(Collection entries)
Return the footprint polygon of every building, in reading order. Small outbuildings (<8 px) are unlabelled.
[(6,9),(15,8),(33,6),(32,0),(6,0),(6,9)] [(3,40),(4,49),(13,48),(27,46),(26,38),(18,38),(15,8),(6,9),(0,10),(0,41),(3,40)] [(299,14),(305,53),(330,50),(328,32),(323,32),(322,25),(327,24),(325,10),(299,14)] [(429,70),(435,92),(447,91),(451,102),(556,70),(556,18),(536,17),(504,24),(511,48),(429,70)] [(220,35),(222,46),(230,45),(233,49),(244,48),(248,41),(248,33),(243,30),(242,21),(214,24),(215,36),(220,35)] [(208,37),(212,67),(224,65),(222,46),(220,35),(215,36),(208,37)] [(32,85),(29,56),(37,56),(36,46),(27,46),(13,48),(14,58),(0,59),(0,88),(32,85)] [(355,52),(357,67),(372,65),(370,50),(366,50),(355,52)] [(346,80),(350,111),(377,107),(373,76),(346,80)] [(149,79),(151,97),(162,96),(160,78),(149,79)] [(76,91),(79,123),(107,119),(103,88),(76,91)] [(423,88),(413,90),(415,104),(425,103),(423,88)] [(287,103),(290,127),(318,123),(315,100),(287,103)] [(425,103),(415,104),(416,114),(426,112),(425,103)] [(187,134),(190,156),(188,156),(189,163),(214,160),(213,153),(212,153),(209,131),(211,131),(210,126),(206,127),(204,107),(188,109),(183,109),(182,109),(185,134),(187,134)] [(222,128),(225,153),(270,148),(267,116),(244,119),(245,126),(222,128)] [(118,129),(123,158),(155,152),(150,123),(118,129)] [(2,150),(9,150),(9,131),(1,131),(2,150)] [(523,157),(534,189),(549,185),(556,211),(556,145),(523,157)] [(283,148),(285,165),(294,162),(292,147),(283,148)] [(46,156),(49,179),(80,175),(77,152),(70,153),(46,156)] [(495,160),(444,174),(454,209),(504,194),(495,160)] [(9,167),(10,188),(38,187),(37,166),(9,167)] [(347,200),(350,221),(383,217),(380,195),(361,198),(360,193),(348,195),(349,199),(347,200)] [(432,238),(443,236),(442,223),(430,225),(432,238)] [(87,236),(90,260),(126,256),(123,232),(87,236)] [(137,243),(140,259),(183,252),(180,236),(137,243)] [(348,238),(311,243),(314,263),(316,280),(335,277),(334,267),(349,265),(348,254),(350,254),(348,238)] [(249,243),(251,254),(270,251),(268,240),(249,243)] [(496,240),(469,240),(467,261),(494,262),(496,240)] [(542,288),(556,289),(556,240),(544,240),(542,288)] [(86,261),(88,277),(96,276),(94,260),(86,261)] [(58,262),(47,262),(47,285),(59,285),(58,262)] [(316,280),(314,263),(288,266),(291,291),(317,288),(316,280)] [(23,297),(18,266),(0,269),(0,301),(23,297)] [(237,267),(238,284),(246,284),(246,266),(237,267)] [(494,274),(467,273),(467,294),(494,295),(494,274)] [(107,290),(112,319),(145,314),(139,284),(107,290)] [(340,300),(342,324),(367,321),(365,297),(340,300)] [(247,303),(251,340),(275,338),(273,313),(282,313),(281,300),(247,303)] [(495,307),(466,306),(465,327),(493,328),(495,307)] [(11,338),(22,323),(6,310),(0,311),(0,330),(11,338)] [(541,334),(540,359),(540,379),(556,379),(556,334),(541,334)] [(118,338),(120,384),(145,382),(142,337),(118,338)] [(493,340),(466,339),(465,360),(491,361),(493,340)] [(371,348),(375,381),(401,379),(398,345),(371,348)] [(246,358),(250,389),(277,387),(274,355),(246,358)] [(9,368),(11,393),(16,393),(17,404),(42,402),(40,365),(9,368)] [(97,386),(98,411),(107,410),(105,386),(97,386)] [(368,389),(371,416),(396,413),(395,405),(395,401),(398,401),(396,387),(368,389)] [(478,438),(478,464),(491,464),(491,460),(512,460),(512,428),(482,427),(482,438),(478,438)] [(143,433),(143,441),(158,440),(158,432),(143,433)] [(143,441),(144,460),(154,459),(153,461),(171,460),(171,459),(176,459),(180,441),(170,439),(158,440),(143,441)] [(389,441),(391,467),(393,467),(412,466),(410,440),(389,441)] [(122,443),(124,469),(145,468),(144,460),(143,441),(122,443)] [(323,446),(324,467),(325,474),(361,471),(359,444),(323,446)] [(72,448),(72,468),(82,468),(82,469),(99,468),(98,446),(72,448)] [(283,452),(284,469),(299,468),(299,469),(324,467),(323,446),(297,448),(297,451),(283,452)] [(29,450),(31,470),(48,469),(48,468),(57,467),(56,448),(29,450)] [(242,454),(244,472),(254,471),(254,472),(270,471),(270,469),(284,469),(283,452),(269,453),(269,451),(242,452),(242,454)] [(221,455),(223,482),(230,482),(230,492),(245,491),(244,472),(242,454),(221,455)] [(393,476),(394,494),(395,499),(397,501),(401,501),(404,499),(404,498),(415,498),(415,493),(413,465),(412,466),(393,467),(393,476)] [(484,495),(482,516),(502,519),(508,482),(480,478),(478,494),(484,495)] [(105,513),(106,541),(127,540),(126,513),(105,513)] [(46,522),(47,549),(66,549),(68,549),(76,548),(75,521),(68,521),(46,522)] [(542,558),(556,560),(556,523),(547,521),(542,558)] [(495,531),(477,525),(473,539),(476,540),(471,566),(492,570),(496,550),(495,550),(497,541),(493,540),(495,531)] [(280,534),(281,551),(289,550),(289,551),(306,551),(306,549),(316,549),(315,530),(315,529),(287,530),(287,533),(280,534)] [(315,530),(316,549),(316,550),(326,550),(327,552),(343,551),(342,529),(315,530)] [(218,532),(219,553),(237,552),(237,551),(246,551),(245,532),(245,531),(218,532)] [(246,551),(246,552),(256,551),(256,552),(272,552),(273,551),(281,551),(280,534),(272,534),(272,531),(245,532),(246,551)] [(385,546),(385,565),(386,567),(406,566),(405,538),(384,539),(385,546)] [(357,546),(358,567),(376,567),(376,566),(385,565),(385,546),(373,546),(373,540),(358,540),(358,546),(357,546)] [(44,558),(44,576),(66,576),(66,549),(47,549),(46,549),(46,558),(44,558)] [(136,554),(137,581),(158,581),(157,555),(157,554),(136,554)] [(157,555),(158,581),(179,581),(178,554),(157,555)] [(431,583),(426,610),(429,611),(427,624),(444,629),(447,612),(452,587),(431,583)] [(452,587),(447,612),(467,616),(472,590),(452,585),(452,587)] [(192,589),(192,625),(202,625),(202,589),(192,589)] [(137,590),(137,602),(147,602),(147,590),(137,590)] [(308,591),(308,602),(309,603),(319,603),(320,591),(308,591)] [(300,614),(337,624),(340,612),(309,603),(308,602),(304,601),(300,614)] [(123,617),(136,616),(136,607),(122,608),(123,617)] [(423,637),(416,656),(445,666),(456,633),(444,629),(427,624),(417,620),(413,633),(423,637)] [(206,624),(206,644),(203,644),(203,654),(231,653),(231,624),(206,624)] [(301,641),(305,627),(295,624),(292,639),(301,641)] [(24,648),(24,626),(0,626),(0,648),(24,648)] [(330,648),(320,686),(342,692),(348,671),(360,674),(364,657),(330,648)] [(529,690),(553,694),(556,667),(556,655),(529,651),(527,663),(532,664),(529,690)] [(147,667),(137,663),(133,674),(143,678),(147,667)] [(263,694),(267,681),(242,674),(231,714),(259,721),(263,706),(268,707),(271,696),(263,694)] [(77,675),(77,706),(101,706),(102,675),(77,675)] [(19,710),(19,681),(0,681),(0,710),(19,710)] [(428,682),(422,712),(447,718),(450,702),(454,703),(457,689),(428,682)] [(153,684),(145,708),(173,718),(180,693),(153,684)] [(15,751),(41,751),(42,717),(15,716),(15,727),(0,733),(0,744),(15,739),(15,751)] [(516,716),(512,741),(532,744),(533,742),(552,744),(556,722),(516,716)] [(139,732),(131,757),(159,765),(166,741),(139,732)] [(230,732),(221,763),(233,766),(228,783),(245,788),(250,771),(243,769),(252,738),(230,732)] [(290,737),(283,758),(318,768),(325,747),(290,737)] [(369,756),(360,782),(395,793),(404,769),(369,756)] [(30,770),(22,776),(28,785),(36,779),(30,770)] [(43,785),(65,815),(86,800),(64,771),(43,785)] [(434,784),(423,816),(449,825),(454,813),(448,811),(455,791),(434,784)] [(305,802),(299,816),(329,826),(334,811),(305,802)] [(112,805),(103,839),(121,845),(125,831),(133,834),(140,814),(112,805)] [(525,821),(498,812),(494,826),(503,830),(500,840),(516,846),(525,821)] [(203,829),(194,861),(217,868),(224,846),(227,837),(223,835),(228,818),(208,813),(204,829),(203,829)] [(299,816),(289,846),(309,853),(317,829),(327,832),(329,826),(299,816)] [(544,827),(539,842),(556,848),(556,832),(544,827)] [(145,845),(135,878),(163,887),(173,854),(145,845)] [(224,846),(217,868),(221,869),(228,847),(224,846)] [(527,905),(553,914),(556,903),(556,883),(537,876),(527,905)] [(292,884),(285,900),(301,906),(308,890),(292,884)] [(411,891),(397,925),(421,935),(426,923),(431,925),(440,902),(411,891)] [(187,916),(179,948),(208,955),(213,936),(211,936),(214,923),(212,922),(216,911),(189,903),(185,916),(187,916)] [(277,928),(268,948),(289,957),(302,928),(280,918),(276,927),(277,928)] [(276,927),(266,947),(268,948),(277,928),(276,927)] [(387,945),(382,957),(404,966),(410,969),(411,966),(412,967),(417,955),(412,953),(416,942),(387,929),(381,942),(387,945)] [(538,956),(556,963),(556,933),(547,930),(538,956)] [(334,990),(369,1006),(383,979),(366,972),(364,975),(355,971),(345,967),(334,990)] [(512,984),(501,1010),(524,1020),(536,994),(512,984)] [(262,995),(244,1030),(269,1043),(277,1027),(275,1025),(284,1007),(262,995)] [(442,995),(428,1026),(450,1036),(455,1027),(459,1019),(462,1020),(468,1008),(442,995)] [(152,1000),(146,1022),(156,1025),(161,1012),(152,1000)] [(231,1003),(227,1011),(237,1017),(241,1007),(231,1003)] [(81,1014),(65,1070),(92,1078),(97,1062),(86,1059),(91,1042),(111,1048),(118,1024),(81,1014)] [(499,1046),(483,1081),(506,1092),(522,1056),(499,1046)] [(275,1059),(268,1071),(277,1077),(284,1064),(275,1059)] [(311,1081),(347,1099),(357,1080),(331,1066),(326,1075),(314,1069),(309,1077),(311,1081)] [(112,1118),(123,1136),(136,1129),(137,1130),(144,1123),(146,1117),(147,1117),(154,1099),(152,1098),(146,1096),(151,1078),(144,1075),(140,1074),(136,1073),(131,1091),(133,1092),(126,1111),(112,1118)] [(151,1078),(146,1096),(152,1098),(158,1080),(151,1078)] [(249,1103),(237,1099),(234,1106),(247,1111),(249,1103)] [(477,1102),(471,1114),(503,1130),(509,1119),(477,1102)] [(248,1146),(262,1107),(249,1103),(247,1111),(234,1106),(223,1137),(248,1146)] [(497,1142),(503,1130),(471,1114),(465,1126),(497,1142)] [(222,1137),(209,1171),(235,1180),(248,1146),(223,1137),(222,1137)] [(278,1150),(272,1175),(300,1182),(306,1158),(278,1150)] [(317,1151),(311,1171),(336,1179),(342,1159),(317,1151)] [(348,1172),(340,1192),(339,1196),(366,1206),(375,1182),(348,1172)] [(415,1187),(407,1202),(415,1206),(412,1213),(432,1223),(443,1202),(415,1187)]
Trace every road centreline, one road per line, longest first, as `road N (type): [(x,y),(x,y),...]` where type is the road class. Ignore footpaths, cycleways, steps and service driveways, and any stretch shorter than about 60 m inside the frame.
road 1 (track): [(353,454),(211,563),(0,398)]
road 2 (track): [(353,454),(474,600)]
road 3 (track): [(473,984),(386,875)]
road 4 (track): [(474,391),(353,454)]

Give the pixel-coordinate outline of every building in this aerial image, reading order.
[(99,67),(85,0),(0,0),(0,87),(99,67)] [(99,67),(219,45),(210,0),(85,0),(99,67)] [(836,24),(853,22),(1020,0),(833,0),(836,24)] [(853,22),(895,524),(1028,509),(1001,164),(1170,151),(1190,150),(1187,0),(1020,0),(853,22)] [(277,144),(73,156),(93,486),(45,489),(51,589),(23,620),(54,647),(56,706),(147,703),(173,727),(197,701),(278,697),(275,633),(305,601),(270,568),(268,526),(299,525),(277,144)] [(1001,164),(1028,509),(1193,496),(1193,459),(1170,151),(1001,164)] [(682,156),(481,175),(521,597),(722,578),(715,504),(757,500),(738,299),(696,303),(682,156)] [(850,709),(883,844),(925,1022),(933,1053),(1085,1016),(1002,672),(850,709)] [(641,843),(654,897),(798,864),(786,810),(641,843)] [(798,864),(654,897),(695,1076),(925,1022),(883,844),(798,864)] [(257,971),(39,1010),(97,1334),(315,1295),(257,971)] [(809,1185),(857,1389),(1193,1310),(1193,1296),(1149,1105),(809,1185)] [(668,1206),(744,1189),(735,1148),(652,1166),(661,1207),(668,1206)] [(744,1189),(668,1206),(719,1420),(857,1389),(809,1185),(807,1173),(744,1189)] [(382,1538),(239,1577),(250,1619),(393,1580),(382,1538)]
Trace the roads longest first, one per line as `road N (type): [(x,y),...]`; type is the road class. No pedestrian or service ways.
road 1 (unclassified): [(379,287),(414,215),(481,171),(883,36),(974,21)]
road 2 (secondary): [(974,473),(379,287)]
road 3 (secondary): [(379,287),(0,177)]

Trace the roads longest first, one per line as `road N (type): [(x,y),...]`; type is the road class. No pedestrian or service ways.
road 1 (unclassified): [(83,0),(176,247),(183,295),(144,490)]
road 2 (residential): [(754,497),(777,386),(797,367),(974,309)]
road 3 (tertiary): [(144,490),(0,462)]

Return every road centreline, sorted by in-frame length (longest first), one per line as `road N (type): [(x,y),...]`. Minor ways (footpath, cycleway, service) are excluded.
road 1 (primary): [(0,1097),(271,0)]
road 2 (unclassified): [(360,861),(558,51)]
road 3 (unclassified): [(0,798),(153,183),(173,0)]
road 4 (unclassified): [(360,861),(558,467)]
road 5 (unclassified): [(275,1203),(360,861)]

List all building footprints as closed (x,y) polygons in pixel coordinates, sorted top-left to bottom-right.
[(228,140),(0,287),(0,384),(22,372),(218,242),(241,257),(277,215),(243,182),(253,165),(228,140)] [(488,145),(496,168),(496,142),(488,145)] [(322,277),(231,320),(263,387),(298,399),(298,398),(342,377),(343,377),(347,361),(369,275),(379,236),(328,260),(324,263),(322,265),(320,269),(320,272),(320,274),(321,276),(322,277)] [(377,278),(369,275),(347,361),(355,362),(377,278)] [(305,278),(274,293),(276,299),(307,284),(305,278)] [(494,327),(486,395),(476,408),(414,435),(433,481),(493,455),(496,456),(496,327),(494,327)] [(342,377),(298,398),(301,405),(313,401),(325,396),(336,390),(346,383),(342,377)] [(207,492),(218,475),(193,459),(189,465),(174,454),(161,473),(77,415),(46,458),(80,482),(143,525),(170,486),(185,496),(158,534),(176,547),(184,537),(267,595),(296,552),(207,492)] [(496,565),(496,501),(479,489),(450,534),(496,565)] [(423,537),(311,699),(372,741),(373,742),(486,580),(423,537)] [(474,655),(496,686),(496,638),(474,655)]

Work instructions
List, from the entries above, every line in which the word "pixel" shows up.

Your solution
Give the pixel-coordinate outline of every building in this aerial image, reading order.
List all building footprints as closed (x,y) polygons in pixel coordinates, sorted top-left to bottom-right.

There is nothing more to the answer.